[Provided records Boundary: Start]
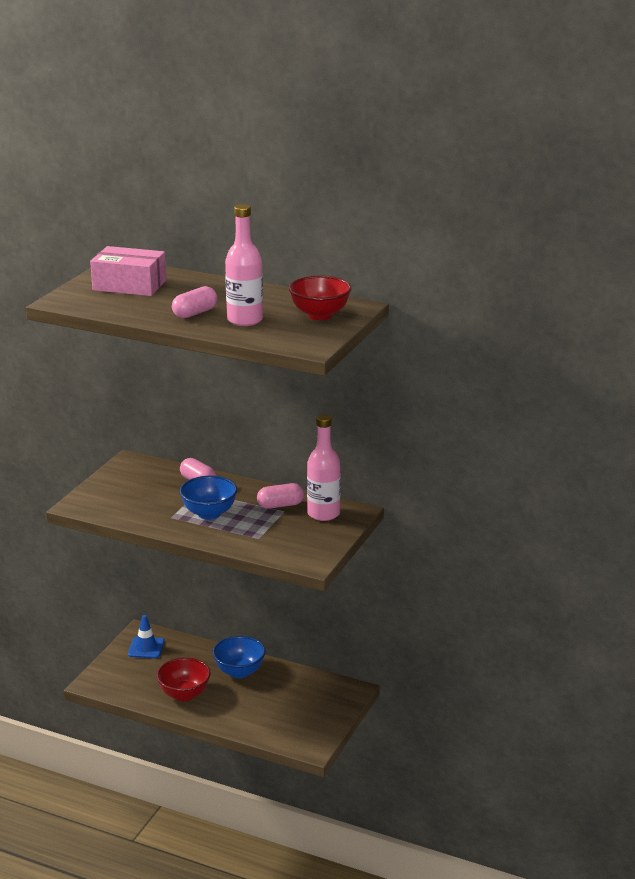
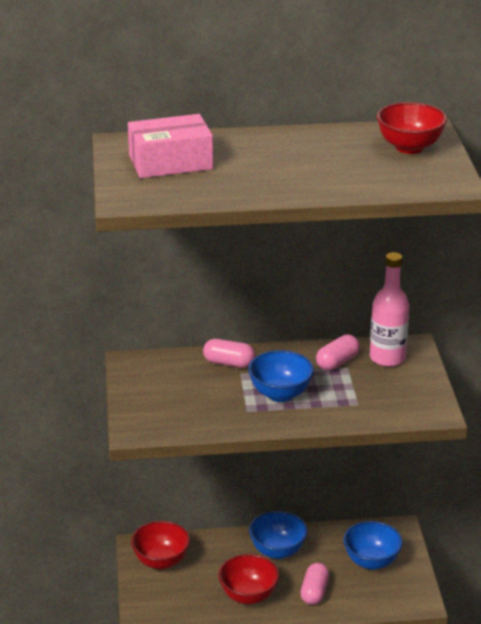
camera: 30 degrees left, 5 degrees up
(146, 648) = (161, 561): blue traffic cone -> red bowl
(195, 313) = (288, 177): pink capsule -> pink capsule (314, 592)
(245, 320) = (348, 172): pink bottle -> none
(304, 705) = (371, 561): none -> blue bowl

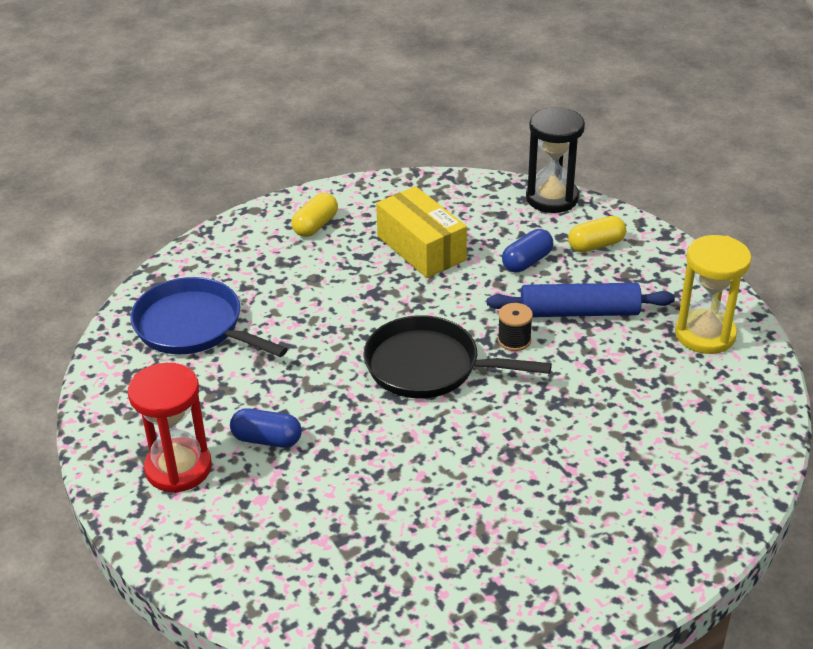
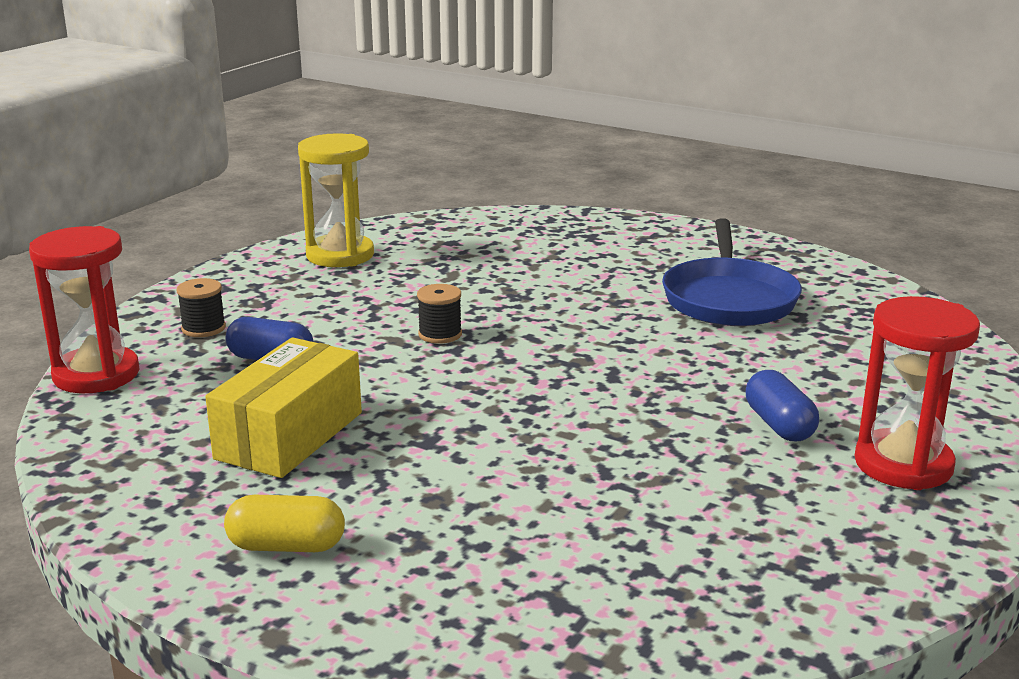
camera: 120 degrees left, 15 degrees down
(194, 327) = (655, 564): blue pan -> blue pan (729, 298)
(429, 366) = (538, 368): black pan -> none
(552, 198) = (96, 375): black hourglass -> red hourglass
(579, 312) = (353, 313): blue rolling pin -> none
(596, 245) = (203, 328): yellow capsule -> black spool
[Provided records Boundary: End]
**The task:** Each line above is to be copied verbatim. Drop any image from the copy.

**Task output:**
camera: 30 degrees left, 5 degrees up
(146, 648) = (161, 561): blue traffic cone -> red bowl
(195, 313) = (288, 177): pink capsule -> pink capsule (314, 592)
(245, 320) = (348, 172): pink bottle -> none
(304, 705) = (371, 561): none -> blue bowl

camera: 120 degrees left, 15 degrees down
(194, 327) = (655, 564): blue pan -> blue pan (729, 298)
(429, 366) = (538, 368): black pan -> none
(552, 198) = (96, 375): black hourglass -> red hourglass
(579, 312) = (353, 313): blue rolling pin -> none
(596, 245) = (203, 328): yellow capsule -> black spool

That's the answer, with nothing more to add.